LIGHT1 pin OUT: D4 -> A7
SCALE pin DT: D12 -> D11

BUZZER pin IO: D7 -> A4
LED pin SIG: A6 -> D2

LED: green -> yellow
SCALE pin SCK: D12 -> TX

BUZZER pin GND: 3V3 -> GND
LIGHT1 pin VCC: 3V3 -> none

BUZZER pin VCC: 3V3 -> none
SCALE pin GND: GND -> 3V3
---
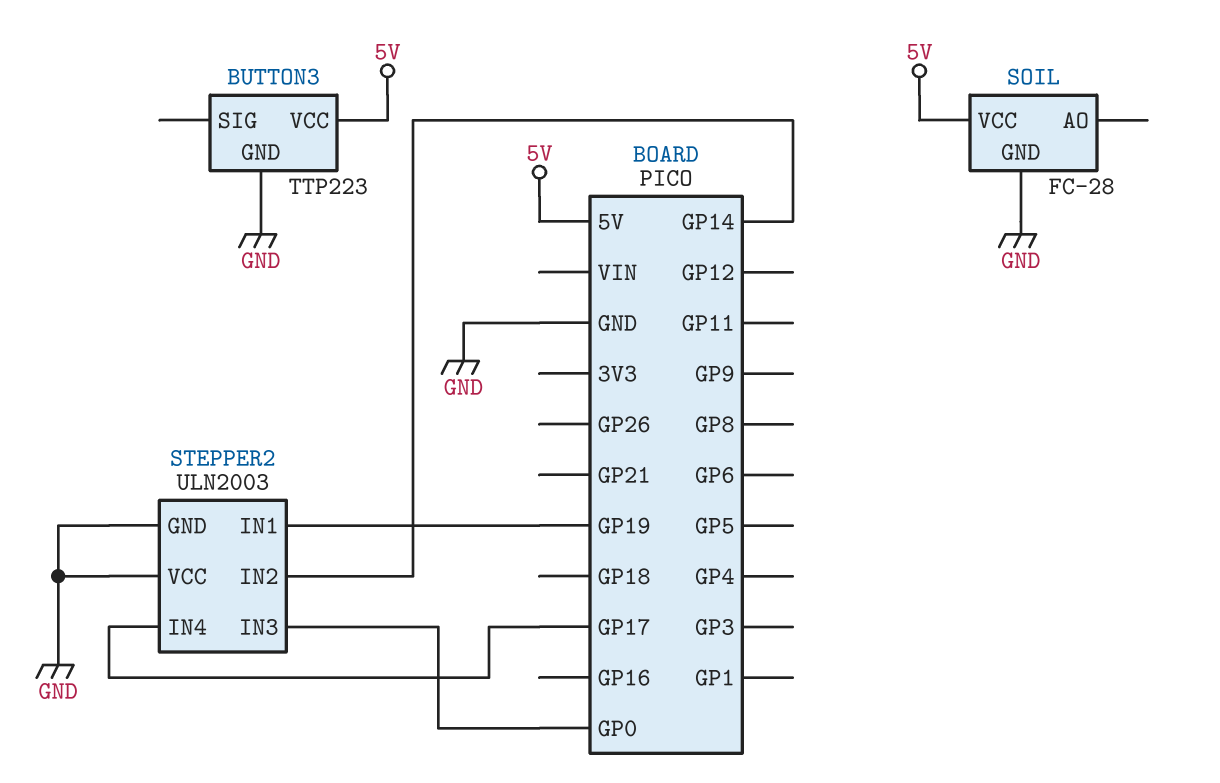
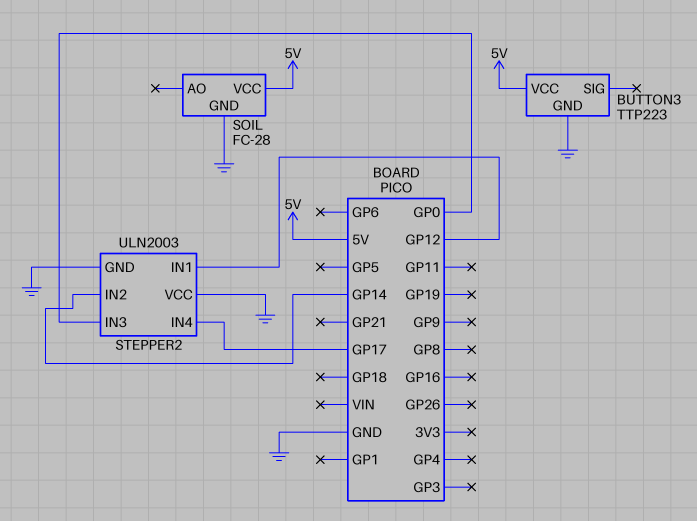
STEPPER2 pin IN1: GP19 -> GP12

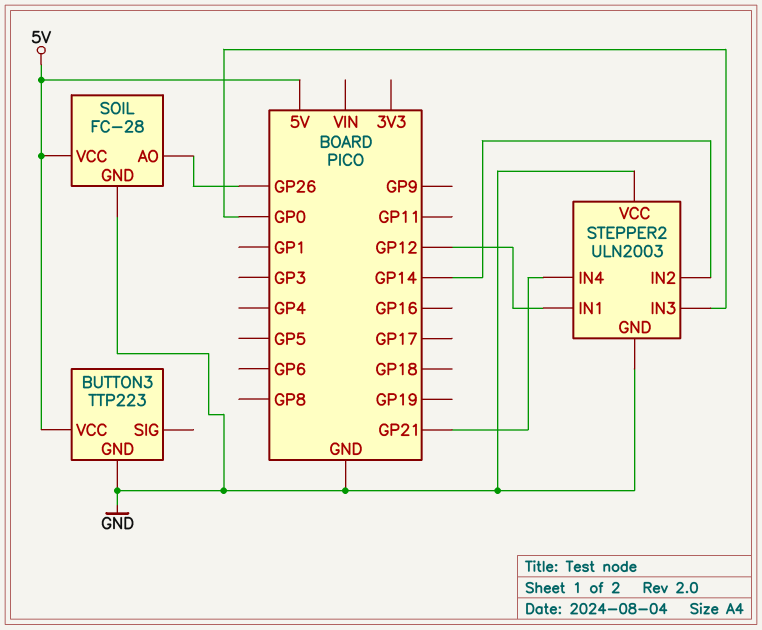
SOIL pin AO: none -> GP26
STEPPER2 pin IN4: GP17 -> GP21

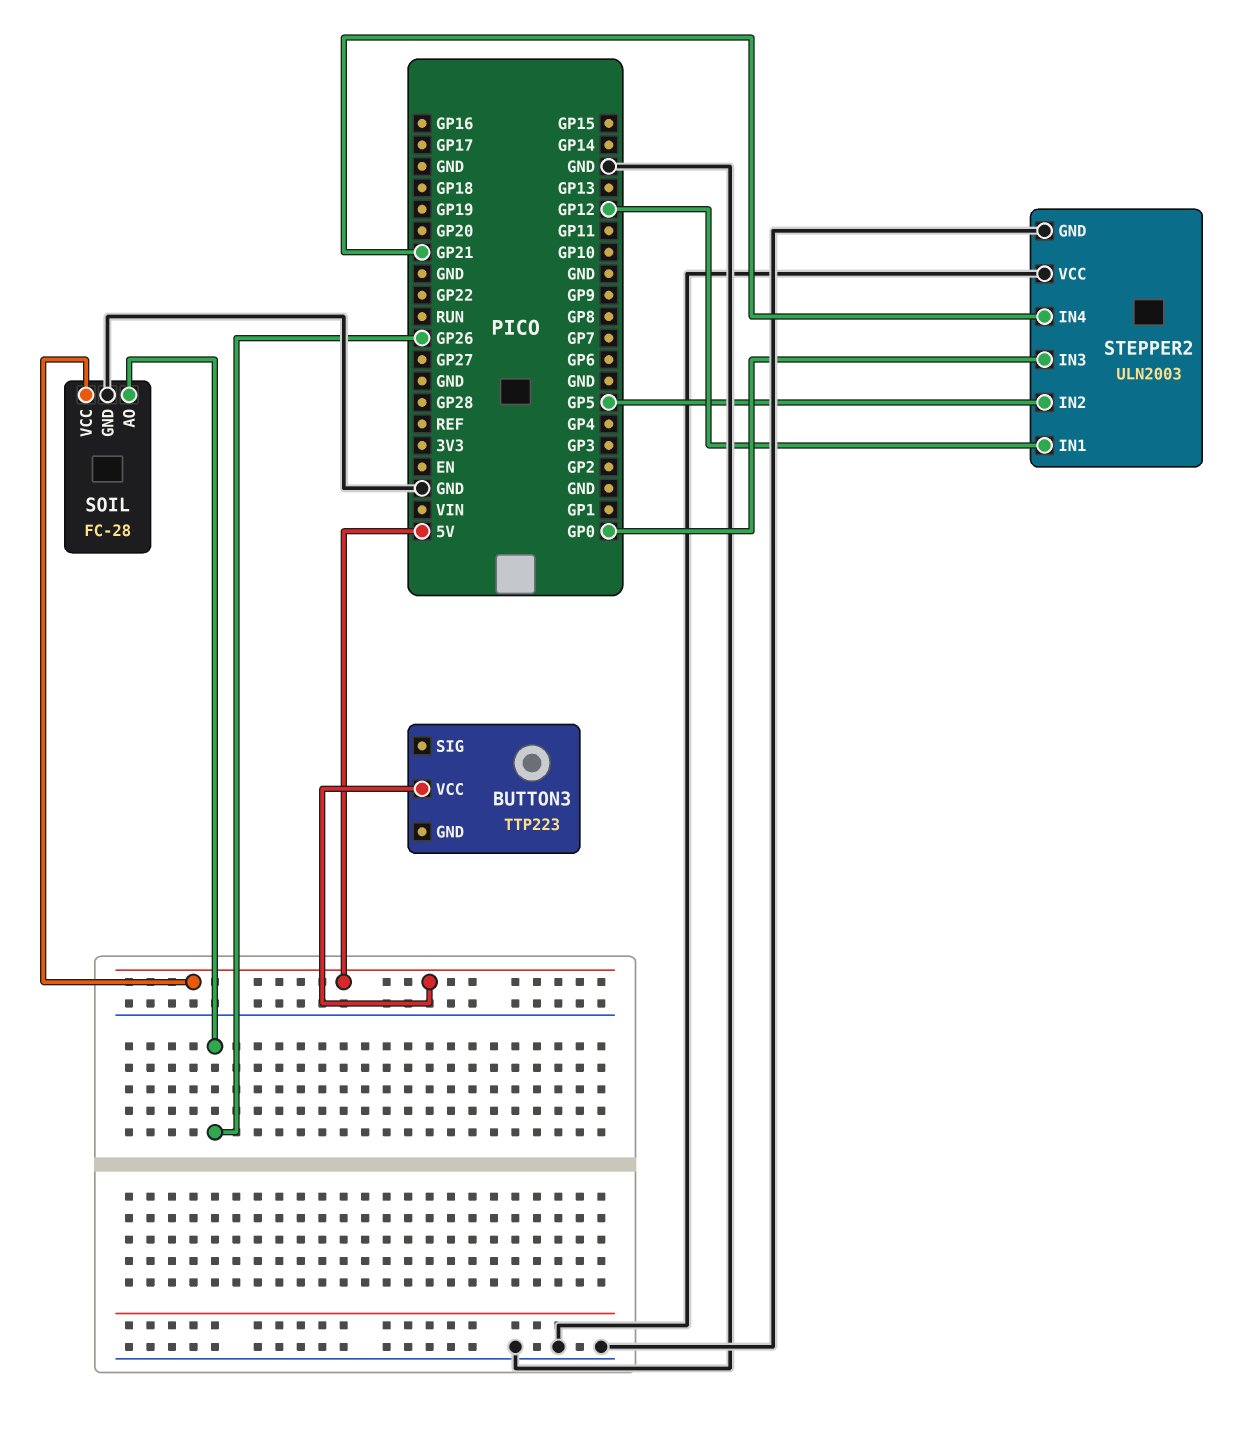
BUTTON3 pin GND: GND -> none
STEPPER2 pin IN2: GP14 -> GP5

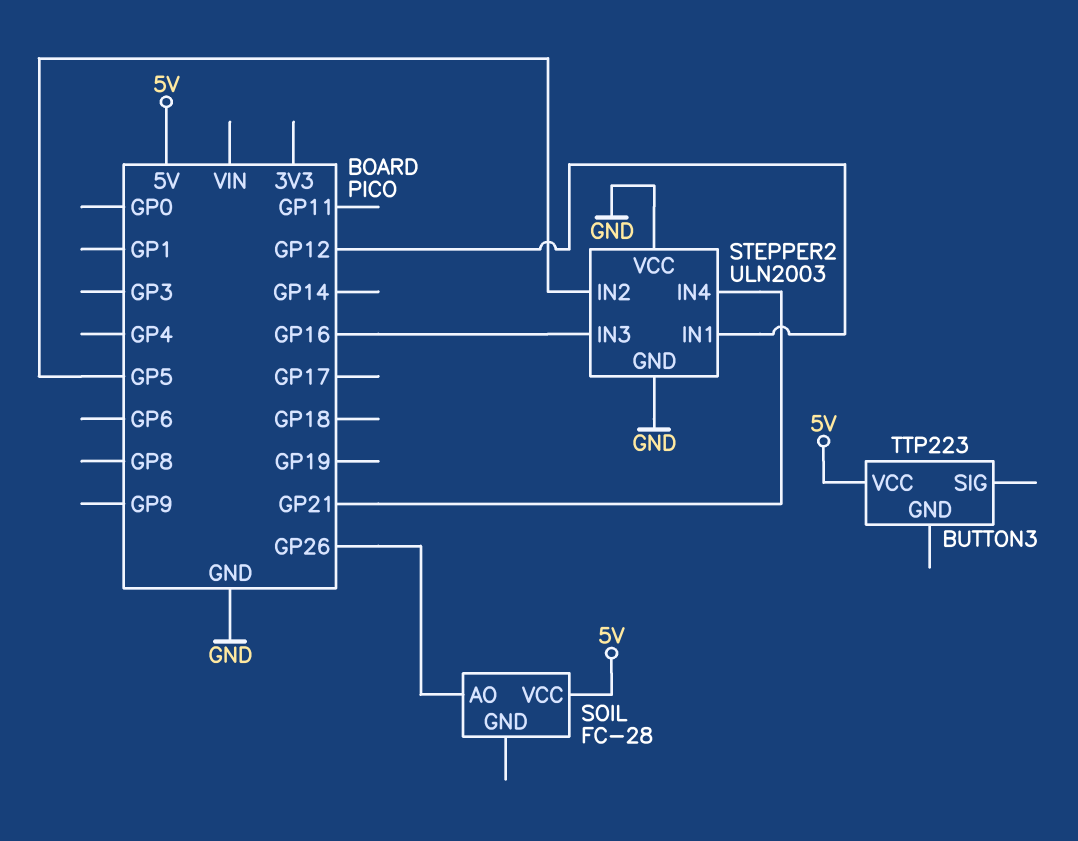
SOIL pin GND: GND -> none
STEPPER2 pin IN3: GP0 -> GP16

Problem details => Above this task is a listing. Restate, word for word and with nothing added, the lines from the one with "LIGHT1 pin VCC: 3V3 -> none" through the one with "SCALE pin GND: GND -> 3V3".

Output of the exercise =>
LIGHT1 pin VCC: 3V3 -> none

BUZZER pin VCC: 3V3 -> none
SCALE pin GND: GND -> 3V3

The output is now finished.